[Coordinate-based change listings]
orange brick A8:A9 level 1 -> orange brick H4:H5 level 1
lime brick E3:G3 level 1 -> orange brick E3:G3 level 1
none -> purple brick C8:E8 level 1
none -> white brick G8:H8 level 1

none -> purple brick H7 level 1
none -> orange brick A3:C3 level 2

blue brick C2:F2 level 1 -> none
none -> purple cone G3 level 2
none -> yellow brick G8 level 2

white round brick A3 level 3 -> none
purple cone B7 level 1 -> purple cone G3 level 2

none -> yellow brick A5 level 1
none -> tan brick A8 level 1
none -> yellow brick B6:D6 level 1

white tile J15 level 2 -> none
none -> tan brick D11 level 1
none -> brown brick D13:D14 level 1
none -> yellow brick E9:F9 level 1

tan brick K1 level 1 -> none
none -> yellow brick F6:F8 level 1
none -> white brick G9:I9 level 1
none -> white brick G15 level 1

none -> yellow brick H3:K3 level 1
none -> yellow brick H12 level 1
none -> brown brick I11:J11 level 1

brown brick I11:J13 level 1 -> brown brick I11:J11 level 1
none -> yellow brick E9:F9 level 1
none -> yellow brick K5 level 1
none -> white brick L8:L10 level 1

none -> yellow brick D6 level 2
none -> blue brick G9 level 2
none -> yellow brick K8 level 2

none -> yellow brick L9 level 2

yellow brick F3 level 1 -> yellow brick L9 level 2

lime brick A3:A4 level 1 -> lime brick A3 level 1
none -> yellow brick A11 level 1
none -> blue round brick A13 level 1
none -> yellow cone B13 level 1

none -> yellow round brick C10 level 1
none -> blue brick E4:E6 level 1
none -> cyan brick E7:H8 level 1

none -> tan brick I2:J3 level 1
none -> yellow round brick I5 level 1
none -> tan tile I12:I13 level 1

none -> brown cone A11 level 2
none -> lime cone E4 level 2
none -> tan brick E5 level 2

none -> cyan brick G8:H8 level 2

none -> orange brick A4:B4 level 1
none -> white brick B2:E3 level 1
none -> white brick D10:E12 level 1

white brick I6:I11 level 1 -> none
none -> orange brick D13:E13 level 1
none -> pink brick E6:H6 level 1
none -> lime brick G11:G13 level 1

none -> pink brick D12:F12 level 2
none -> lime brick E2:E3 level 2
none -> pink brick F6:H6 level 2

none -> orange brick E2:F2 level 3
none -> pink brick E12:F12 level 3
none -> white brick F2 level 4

■ INSTRUCTIONS FOR THE TASK ■
Copy the lines above exactly, beginning at the line that has "none -> purple brick H7 level 1" and stopping after the line that has "none -> white brick G15 level 1", and omit the rest.

■ WRITTEN SOLUTION ■
none -> purple brick H7 level 1
none -> orange brick A3:C3 level 2

blue brick C2:F2 level 1 -> none
none -> purple cone G3 level 2
none -> yellow brick G8 level 2

white round brick A3 level 3 -> none
purple cone B7 level 1 -> purple cone G3 level 2

none -> yellow brick A5 level 1
none -> tan brick A8 level 1
none -> yellow brick B6:D6 level 1

white tile J15 level 2 -> none
none -> tan brick D11 level 1
none -> brown brick D13:D14 level 1
none -> yellow brick E9:F9 level 1

tan brick K1 level 1 -> none
none -> yellow brick F6:F8 level 1
none -> white brick G9:I9 level 1
none -> white brick G15 level 1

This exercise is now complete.